» Saved data entries
+++++
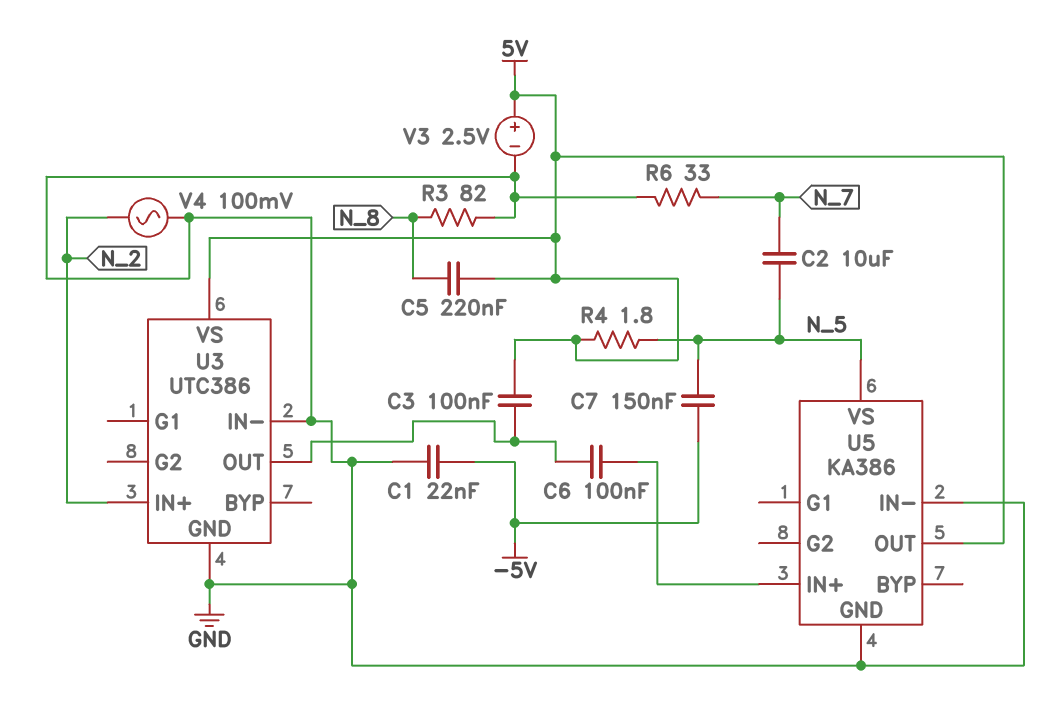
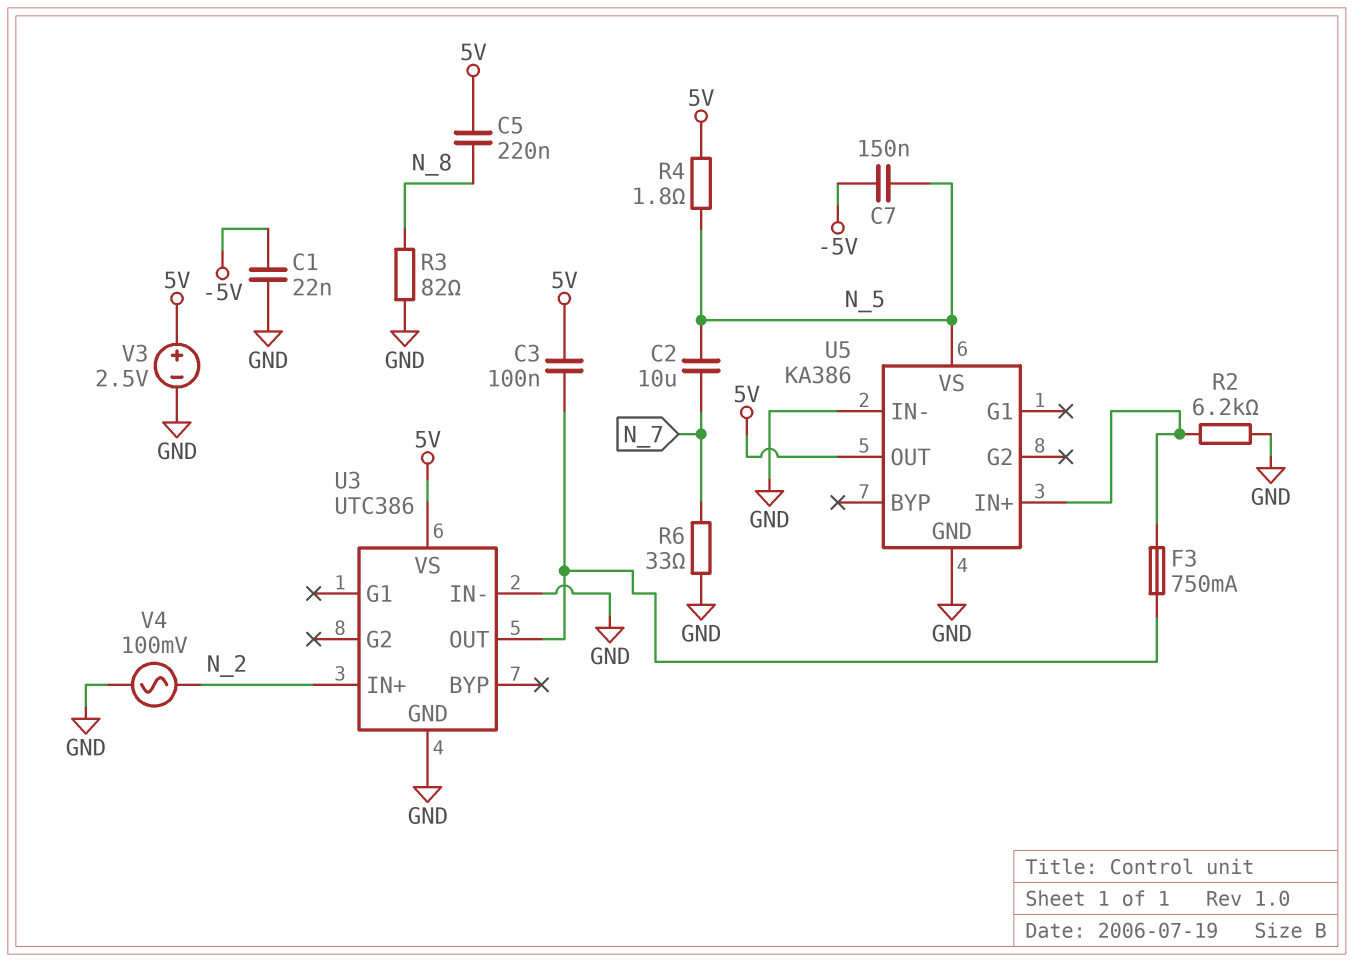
C6: 100nF (U3/OUT, U5/IN+) -> none
F3: none -> 750mA (U3/OUT, U5/IN+)
R2: none -> 6.2k (GND, U5/IN+)

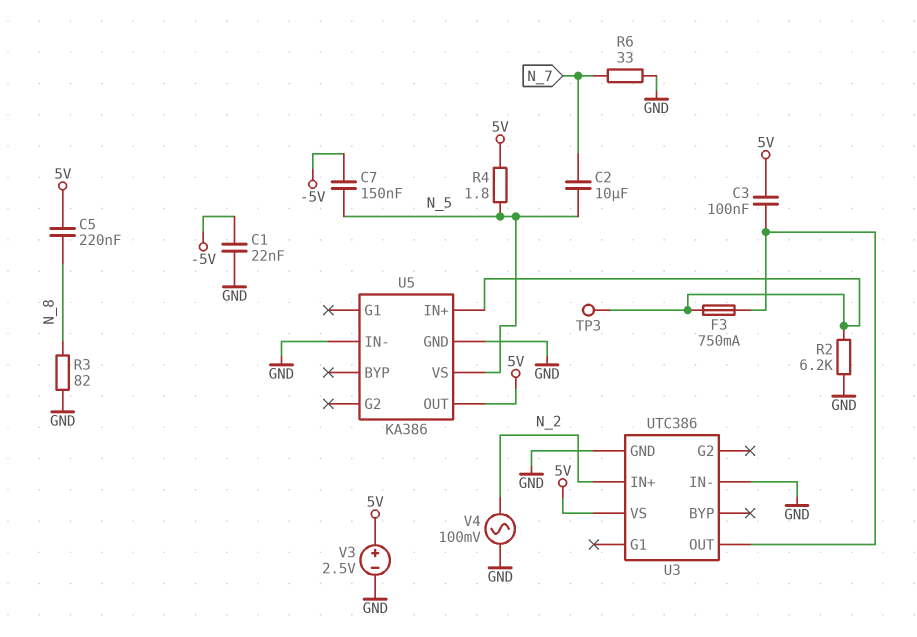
TP3: none -> test point (U5/IN+)

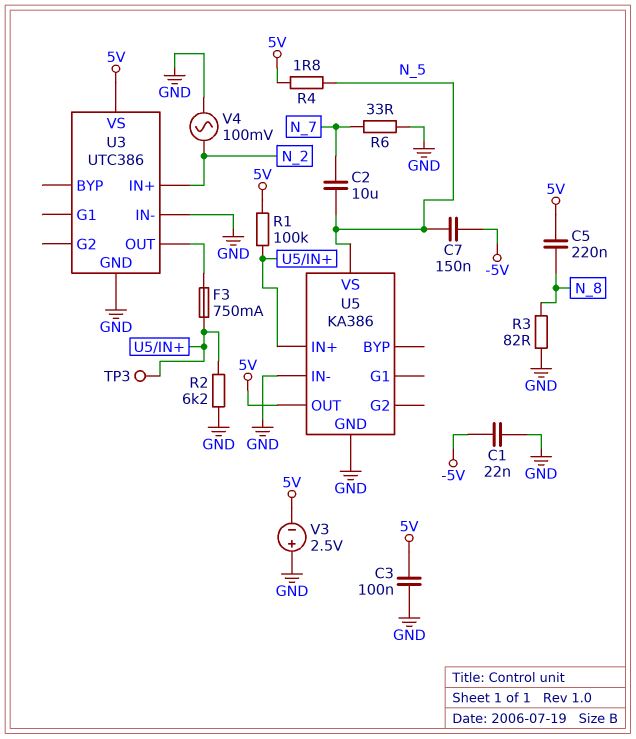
C3: 100nF (5V, U3/OUT) -> 100nF (5V, GND)
R1: none -> 100k (5V, U5/IN+)
V3: 2.5V (plus 5V, minus GND) -> 2.5V (plus GND, minus 5V)

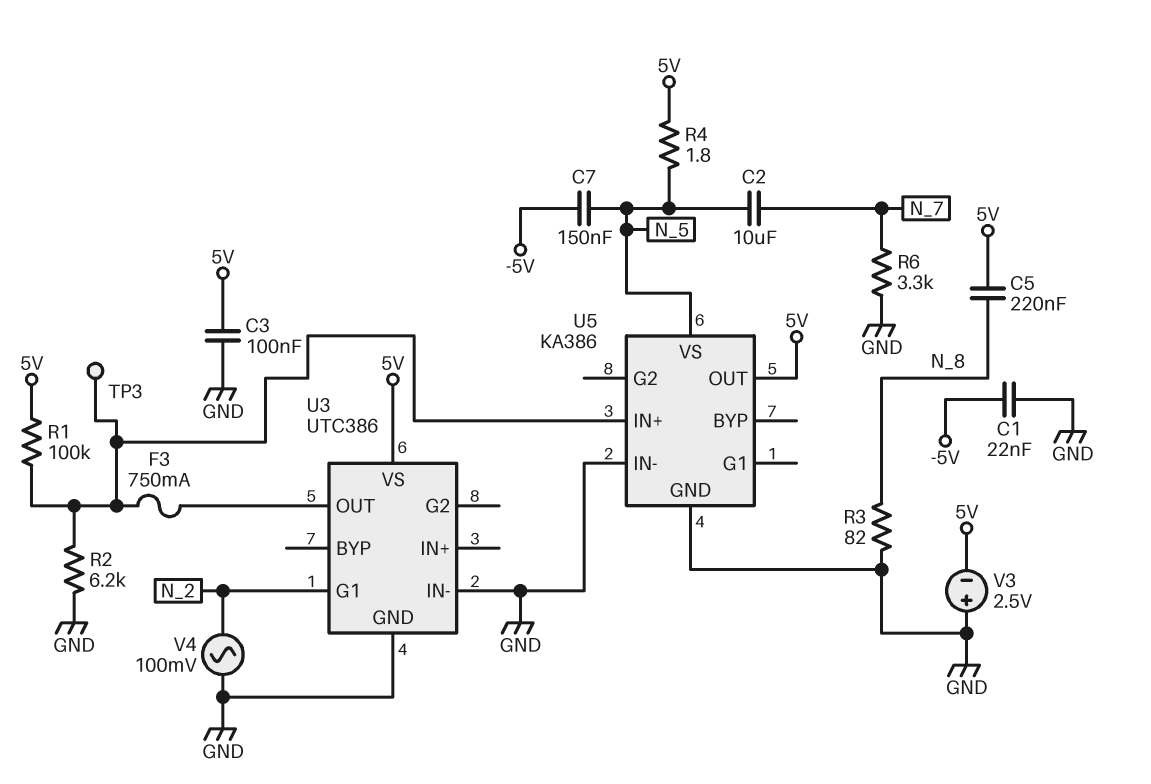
R6: 33 (GND, N_7) -> 3.3k (GND, N_7)
U3 pin G1: none -> N_2
U3 pin IN+: N_2 -> none

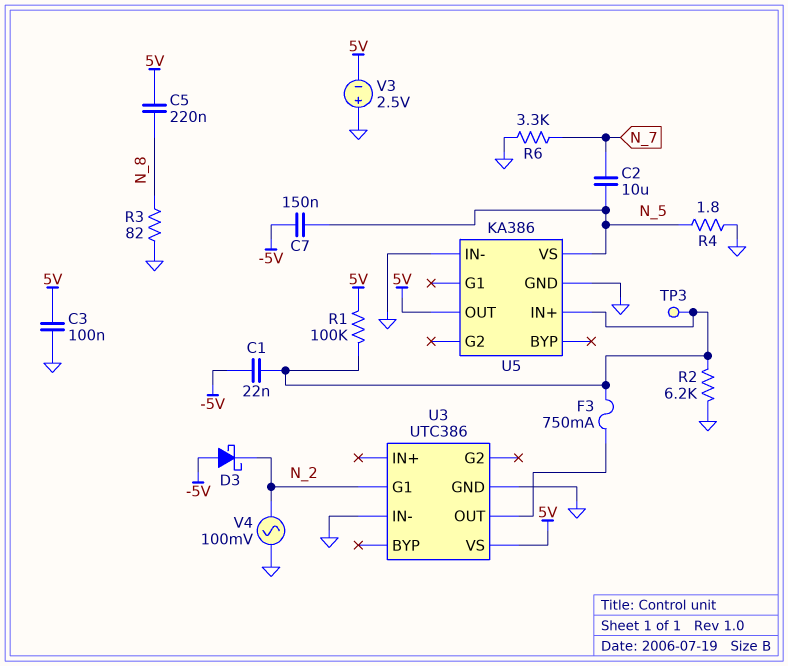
C1: 22nF (-5V, GND) -> 22nF (-5V, U5/IN+)
D3: none -> schottky (A -5V, K N_2)
R4: 1.8 (5V, N_5) -> 1.8 (GND, N_5)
+++++
» PROBLEM DETAILS
Output each record above exactly; omit the images.

» TASK RESPONSE
C6: 100nF (U3/OUT, U5/IN+) -> none
F3: none -> 750mA (U3/OUT, U5/IN+)
R2: none -> 6.2k (GND, U5/IN+)

TP3: none -> test point (U5/IN+)

C3: 100nF (5V, U3/OUT) -> 100nF (5V, GND)
R1: none -> 100k (5V, U5/IN+)
V3: 2.5V (plus 5V, minus GND) -> 2.5V (plus GND, minus 5V)

R6: 33 (GND, N_7) -> 3.3k (GND, N_7)
U3 pin G1: none -> N_2
U3 pin IN+: N_2 -> none

C1: 22nF (-5V, GND) -> 22nF (-5V, U5/IN+)
D3: none -> schottky (A -5V, K N_2)
R4: 1.8 (5V, N_5) -> 1.8 (GND, N_5)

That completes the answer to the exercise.